___ Extracted data ___

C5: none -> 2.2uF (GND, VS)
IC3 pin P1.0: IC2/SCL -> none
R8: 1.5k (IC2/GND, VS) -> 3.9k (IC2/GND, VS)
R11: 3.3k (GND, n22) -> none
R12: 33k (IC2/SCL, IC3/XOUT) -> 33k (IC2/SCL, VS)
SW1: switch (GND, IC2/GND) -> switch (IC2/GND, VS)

___
___ Extracted data ___

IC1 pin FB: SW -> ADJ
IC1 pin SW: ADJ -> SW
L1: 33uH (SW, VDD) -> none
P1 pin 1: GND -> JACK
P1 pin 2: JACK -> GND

___

Return, unchanged, the run of lines above that opens with the line containing "C5: none -> 2.2uF (GND, VS)" and closes with the line containing "SW1: switch (GND, IC2/GND)". Include both.

Reply —
C5: none -> 2.2uF (GND, VS)
IC3 pin P1.0: IC2/SCL -> none
R8: 1.5k (IC2/GND, VS) -> 3.9k (IC2/GND, VS)
R11: 3.3k (GND, n22) -> none
R12: 33k (IC2/SCL, IC3/XOUT) -> 33k (IC2/SCL, VS)
SW1: switch (GND, IC2/GND) -> switch (IC2/GND, VS)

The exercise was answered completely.